(Beginning of EXTRACTED DATA)

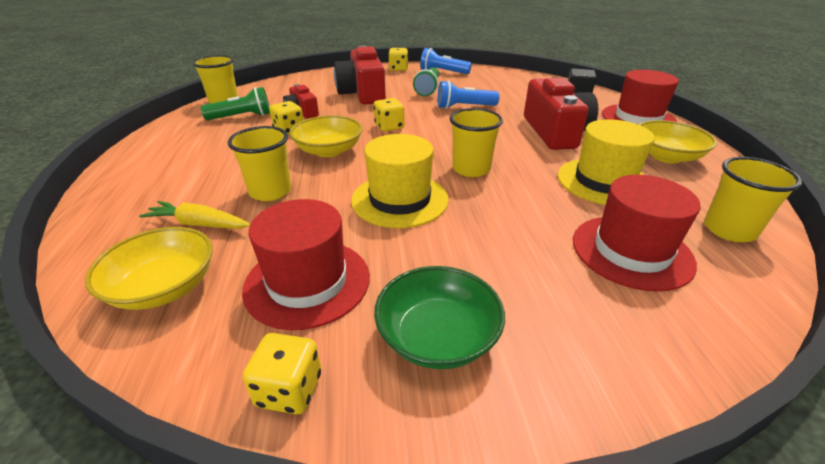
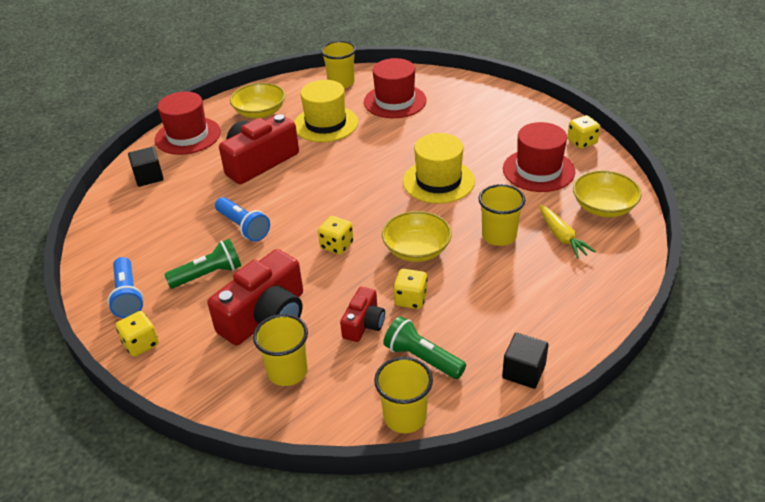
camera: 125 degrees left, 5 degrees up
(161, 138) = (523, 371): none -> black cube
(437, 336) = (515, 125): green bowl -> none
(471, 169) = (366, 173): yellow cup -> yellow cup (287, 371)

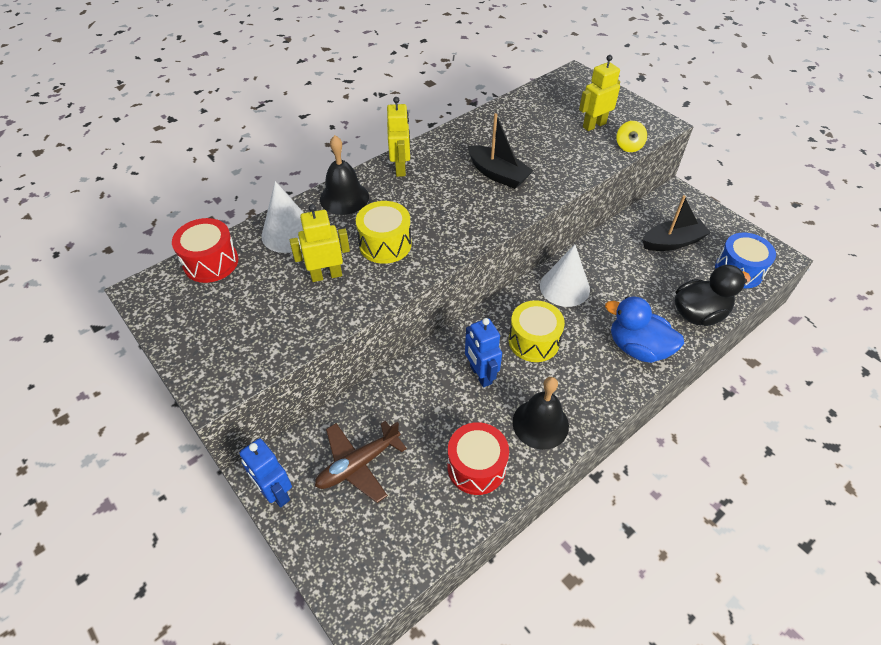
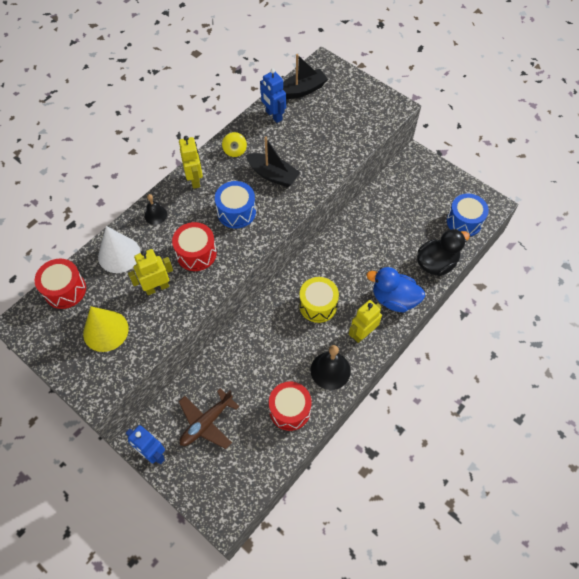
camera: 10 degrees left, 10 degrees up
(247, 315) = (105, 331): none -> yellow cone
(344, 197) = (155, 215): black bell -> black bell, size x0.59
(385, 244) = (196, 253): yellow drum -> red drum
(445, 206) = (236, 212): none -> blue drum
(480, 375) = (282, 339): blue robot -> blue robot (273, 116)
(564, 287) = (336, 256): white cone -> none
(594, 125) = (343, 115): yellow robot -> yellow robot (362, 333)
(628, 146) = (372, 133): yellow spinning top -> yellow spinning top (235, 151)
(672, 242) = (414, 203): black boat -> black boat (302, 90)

(End of EXTRACTED DATA)

WHAT NEEDS TO BE DONE ▸
Within the entries, find all lines holding "yellow" and copy each one.

YOUR RESPONSE ▸
(471, 169) = (366, 173): yellow cup -> yellow cup (287, 371)
(247, 315) = (105, 331): none -> yellow cone
(385, 244) = (196, 253): yellow drum -> red drum
(594, 125) = (343, 115): yellow robot -> yellow robot (362, 333)
(628, 146) = (372, 133): yellow spinning top -> yellow spinning top (235, 151)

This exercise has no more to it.